Problem:
Which lines in the data contain the string "kern"? Copy each of them in full.

--- START ---

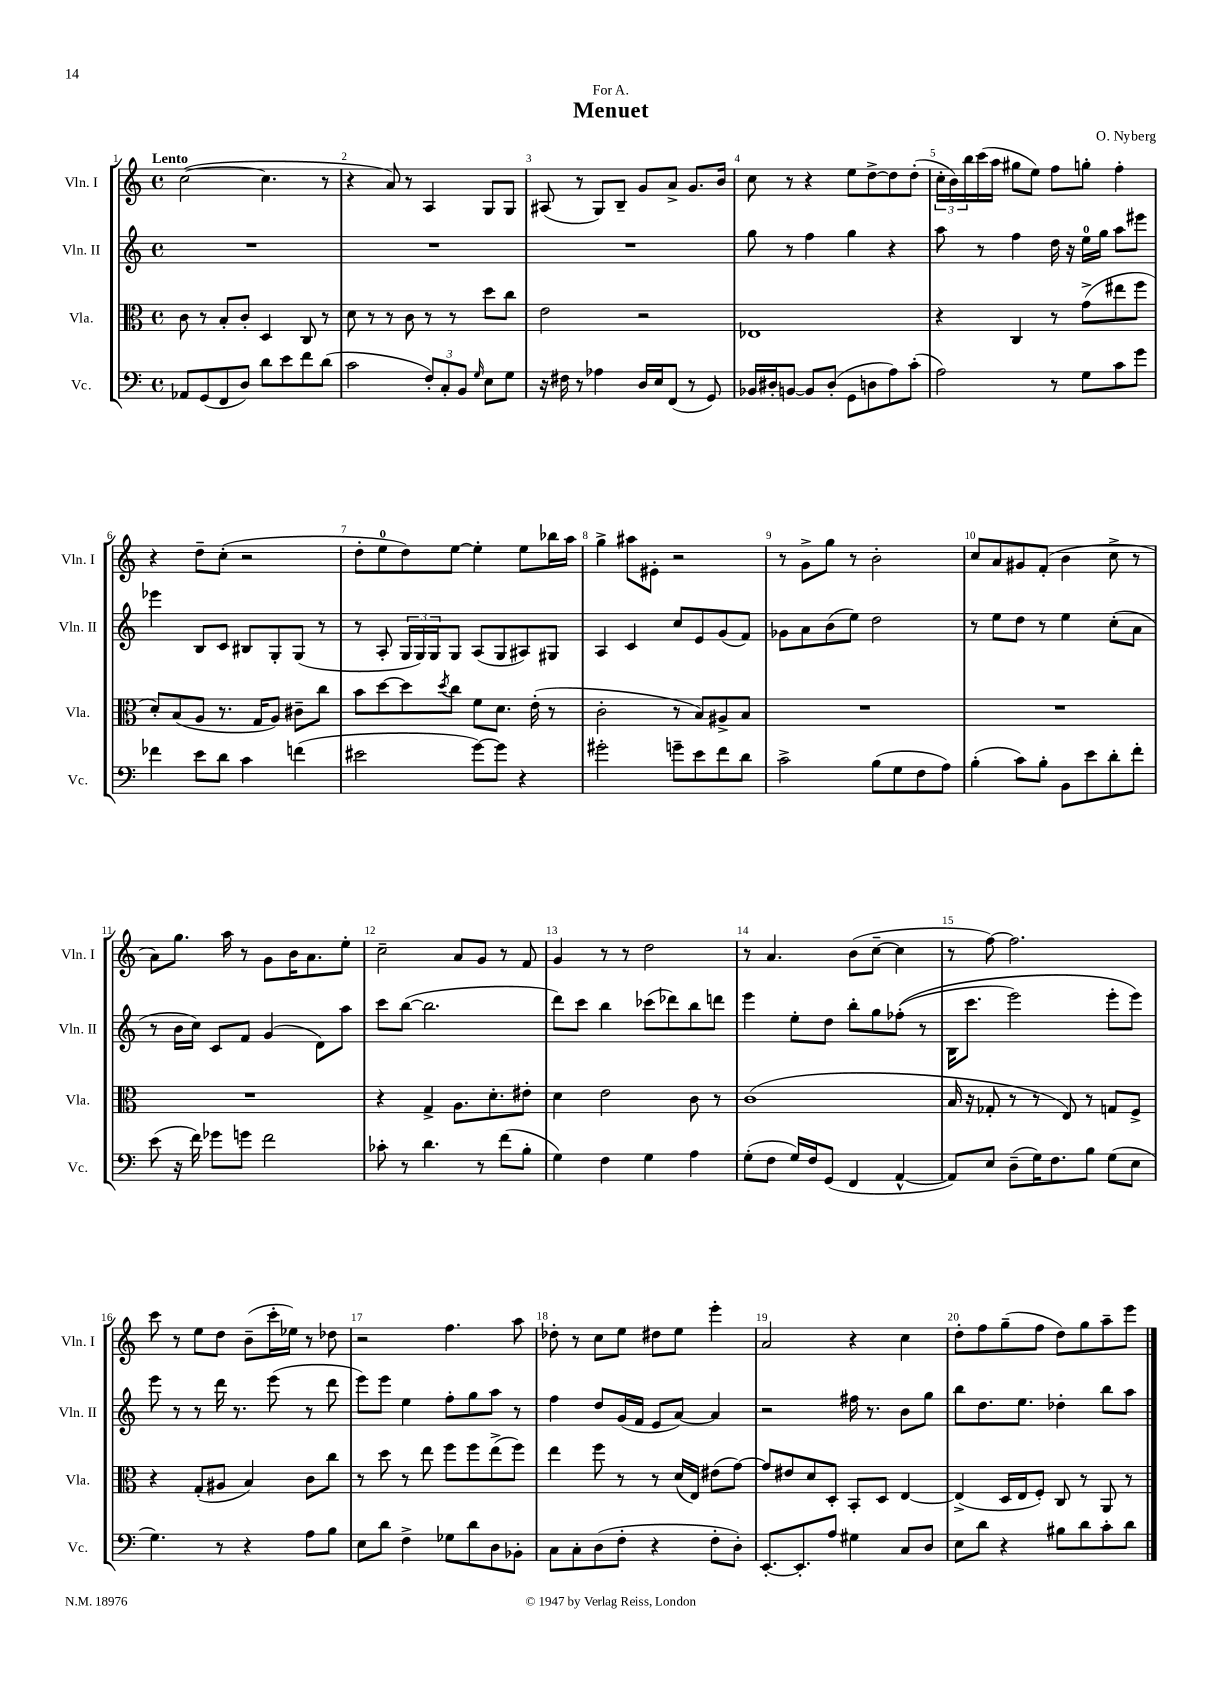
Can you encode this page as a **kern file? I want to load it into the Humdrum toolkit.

**kern	**kern	**kern	**kern
*part4	*part3	*part2	*part1
*staff4	*staff3	*staff2	*staff1
*I"Vc.	*I"Vla.	*I"Vln. II	*I"Vln. I
*I'Vc.	*I'Vla.	*I'Vln. II	*I'Vln. I
*clefF4	*clefC3	*clefG2	*clefG2
*k[]	*k[]	*k[]	*k[]
*M4/4	*M4/4	*M4/4	*M4/4
*met(c)	*met(c)	*met(c)	*met(c)
=1	=1	=1	=1
!	!	!	!LO:TX:a:B:t=Lento
8AA-X/L	8c\	1r	([2cc\
(8GG/	8r	.	.
8FF/	8B'/L	.	.
8D/J)	8c'/J	.	.
8d\L	4D/	.	4.cc\]
8e\	.	.	.
8f\	8C/	.	.
(8d\J	8r	.	8r
=2	=2	=2	=2
2c\	8d\	1r	4r
.	8r	.	.
.	8r	.	8a/)
.	8c\	.	8r
12F'/L)	8r	.	4A/
12C'/	.	.	.
.	8r	.	.
12BB/J	.	.	.
16qqG/	.	.	.
8E\L	8dd\L	.	8G/L
8G\J	8cc\J	.	8G/J
=3	=3	=3	=3
16r	2e\	1r	(8A#X/
16F#X\	.	.	.
8r	.	.	8r
4A-X\	.	.	8G/L)
.	.	.	8B~/J
16D/LL	2r	.	8g/L
16E/J	.	.	.
(8FF/J	.	.	8a^/J
8r	.	.	8.g/L
8GG/)	.	.	.
.	.	.	16b/Jk
=4	=4	=4	=4
16BB-X/LL	1E-X	8gg\	8cc\
16D#X'/J	.	.	.
[8BBn/J	.	8r	8r
8BB/L]	.	4ff\	4r
(8D#'/J	.	.	.
8GG\L	.	4gg\	8ee\L
8Dn\	.	.	[8dd^\
8A\)	.	4r	8dd\]
(8c'\J	.	.	(8dd'\J
=5	=5	=5	=5
2A\)	4r	8aa\	24cc'\LL
.	.	.	24b\)
.	.	.	24bb\
.	.	8r	(16ccc\
.	.	.	16aa\JJ
.	4C/	4ff\	8gg#X\L
.	.	.	8ee\J)
8r	8r	16dd\	8ff\L
.	.	16r	.
8G\L	(8g^\L	16ee\LL	8ggn'\J
.	.	16gg\JJ	.
8c\	8ee#X\	8aa\L	4ff'\
8g\J	8ff\J	8eee#X\J	.
!!LO:LB:g=z
=6	=6	=6	=6
4f-X\	8d'/L)	4eee-X\	4r
.	(8B/	.	.
8e\L	8A/J	8B/L	8dd~\L
8d\J	8.r	8c/J	(8cc'\J
4c\	.	8B#X/L	2r
.	16G/KL	.	.
.	8A/J)	8G'/	.
(4fn\	8c#X~\L	(8G/J	.
.	8cc\J	8r	.
=7	=7	=7	=7
2e#X\	8b\L	8r	8dd'\L
.	[8dd\	8A'/	8ee\
.	8dd\]	24G/LL	8dd\)
.	.	24G/)	.
.	.	24G/J	.
.	8qdd/	.	.
.	8cc\J	8G/J	[8ee\J
[8g\L)	8f\L	(8A/L	4ee'\]
8g\J]	8.d\J	8G/	.
4r	.	8A#X/)	8ee\L
.	(16e'\	.	.
.	8r	8G#X/J	16bb-X\L
.	.	.	16aa\JJ
=8	=8	=8	=8
2g#X'\	2c'\	4A/	4gg^\
.	.	4c/	8aa#X\L
.	.	.	8e#X'\J
8gn~\L	8r	8cc/L	2r
8e\	8B/L)	8e/	.
8f\	8A#X^/	(8g/	.
8d\J	8B/J	8f/J)	.
=9	=9	=9	=9
2c^\	1r	8g-X\L	8r
.	.	8a\	8g^\L
.	.	(8b\	8gg\J
.	.	8ee\J)	8r
(8B\L	.	2dd\	2b'\
8G\	.	.	.
8F\	.	.	.
8A\J)	.	.	.
=10	=10	=10	=10
(4B'\	1r	8r	8cc/L
.	.	8ee\L	8a/
8c\L)	.	8dd\J	8g#X/
8B'\J	.	8r	(8f'/J
8BB\L	.	4ee\	4b\
8e\	.	.	.
8d'\	.	(8cc'\L	8cc^\
8f'\J	.	8a\J	8r
!!LO:LB:g=z
=11	=11	=11	=11
(8e\	1r	8r	8a\L)
16r	.	16b\LL	8.gg\J
16f\)	.	16cc\JJ)	.
8g-X\L	.	8c/L	.
.	.	.	16aa\
8gn\J	.	8f/J	8r
2f\	.	(4g/	8g\L
.	.	.	16b\K
.	.	.	8.a\
.	.	8d\L)	.
.	.	8aa\J	8ee'\J
=12	=12	=12	=12
8c-X'\	4r	8ccc\L	2cc~\
8r	.	([8bb\J	.
4.d\	4G^/	2.bb\]	.
.	8.A\L	.	8a/L
8r	.	.	8g/J
.	8.d'\	.	.
(8f\L	.	.	8r
8B'\J	8e#X'\J	.	8f/
=13	=13	=13	=13
4G\)	4d\	8ddd\L)	4g/
.	.	8ccc\J	.
4F\	2e\	4bb\	8r
.	.	.	8r
4G\	.	(8ccc-X\L	2dd\
.	.	8ddd-X\)	.
4A\	8c\	8bb\	.
.	8r	8dddn\J	.
=14	=14	=14	=14
(8G'\L	(1c	4eee\	8r
8F\J	.	.	4.a/
16G/LL)	.	8ee'\L	.
16F/J	.	.	.
(8GG/J	.	8dd\J	.
4FF/	.	8bb'\L	(8b\L
.	.	8gg\	[8cc~\J
[4AA^^/	.	((8ff-X'\J	4cc\]
.	.	8r	.
=15	=15	=15	=15
8AA/L])	16B/	16B\KL	8r
.	16r	8.ccc\J	.
8E/J	8G-X'/	.	[8ff\)
(8D~\L	8r	2eee\)	2.ff\]
16G\K)	8r	.	.
8.F\	.	.	.
.	8E/)	.	.
8B\J	8r	.	.
(8G\L	8Gn/L	8eee'\L	.
8E\J	8F^/J	8eee\J)	.
!!LO:LB:g=z
=16	=16	=16	=16
4.G\)	4r	8eee\	8ccc\
.	.	8r	8r
.	(8G'/L	8r	8ee\L
8r	8A#X/J	16ddd\	8dd\J
.	.	8.r	.
4r	4B/)	.	(8b~\L
.	.	(8eee\	16ccc'\L
.	.	.	16ee-X\JJ)
8A\L	8c\L	8r	8r
8B\J	8cc\J	8ddd\	8dd-X\
=17	=17	=17	=17
8E\L	8r	8eee\L)	2r
8d\J	8dd\	8eee\J	.
4F^\	8r	4ee\	.
.	8ee\	.	.
8G-X\L	8ff\L	8ff'\L	4.ff\
8d\	8ff\	8gg\	.
8D\	(8ee^\	8aa\J	.
8BB-X'\J	8ff\J)	8r	8aa\
=18	=18	=18	=18
8C\L	4ee\	4ff\	8dd-X'\
8C'\	.	.	8r
(8D\	8ff\	8dd/L	8cc\L
8F'\J	8r	(16g/L	8ee\J
.	.	16f/JJ	.
4r	8r	8e/L	8dd#X\L
.	(16d/LL	[8a/J)	8ee\J
.	16E/JJ)	.	.
8F'\L	(8e#X\L	4a/]	4eee'\
8D'\J)	[8g\J)	.	.
=19	=19	=19	=19
[8.EE'/L	8g/L]	2r	2a/
.	8e#X/	.	.
8.EE'/]	.	.	.
.	8d/	.	.
8A/J	8D'/J	.	.
4G#X\	8BB'/L	16ff#X\	4r
.	.	8.r	.
.	8D/J	.	.
8C/L	[4E/	8b\L	4cc\
8D/J	.	8gg\J	.
=20	=20	=20	=20
8E\L	(4E^/]	8bb\L	8dd'\L
8d\J	.	8.dd\	8ff\
4r	16D/LL	.	(8gg~\
.	16E/J	8.ee\J	.
.	8F'/J)	.	8ff\J
8B#X\L	8C/	4dd-X'\	8dd\L)
8d\	8r	.	8gg\
8c'\	8AA/	8bb\L	8aa~\
8d\J	8r	8aa\J	8eee\J
==	==	==	==
*-	*-	*-	*-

--- END ---

Response for this exercise:
Can you encode this page as a **kern file? I want to load it into the Humdrum toolkit.
**kern	**kern	**kern	**kern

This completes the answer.